* _RECORDS SUPPLIED_
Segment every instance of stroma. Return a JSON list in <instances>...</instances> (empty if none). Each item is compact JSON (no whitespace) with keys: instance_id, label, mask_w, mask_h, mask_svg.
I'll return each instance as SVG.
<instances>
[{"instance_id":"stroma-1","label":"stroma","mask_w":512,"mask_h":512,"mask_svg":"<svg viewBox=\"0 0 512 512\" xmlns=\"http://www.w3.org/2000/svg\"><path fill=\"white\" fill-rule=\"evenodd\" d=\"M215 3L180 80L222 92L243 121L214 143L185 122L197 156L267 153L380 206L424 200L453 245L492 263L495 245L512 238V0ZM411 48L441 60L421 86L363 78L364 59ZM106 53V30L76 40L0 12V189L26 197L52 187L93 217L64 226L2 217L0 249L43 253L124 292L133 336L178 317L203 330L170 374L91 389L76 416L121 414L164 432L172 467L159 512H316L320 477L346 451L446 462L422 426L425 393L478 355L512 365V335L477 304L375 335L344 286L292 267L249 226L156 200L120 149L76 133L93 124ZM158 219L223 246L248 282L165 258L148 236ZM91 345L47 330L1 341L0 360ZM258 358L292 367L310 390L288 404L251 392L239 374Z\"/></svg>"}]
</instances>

* _PROBLEM TO WORK ON_
Take the records above and return them exactly as written.

* _RESPONSE TO THIS TASK_
Segment every instance of stroma. Return a JSON list in <instances>...</instances> (empty if none). Each item is compact JSON (no whitespace) with keys: instance_id, label, mask_w, mask_h, mask_svg.
I'll return each instance as SVG.
<instances>
[{"instance_id":"stroma-1","label":"stroma","mask_w":512,"mask_h":512,"mask_svg":"<svg viewBox=\"0 0 512 512\" xmlns=\"http://www.w3.org/2000/svg\"><path fill=\"white\" fill-rule=\"evenodd\" d=\"M215 3L180 80L222 92L243 121L214 143L185 122L197 156L267 153L380 206L424 200L453 245L492 263L495 245L512 238V0ZM411 48L441 60L421 86L363 78L364 59ZM106 53V30L76 40L0 12V189L26 197L52 187L93 217L64 226L2 217L0 249L43 253L124 292L133 336L178 317L203 330L170 374L91 389L76 416L121 414L164 432L172 467L159 512H316L320 477L346 451L446 462L422 426L425 393L478 355L512 365V335L477 304L375 335L344 286L292 267L249 226L156 200L120 149L76 133L93 124ZM158 219L223 246L248 282L165 258L148 236ZM91 345L47 330L1 341L0 360ZM258 358L292 367L310 390L288 404L251 392L239 374Z\"/></svg>"}]
</instances>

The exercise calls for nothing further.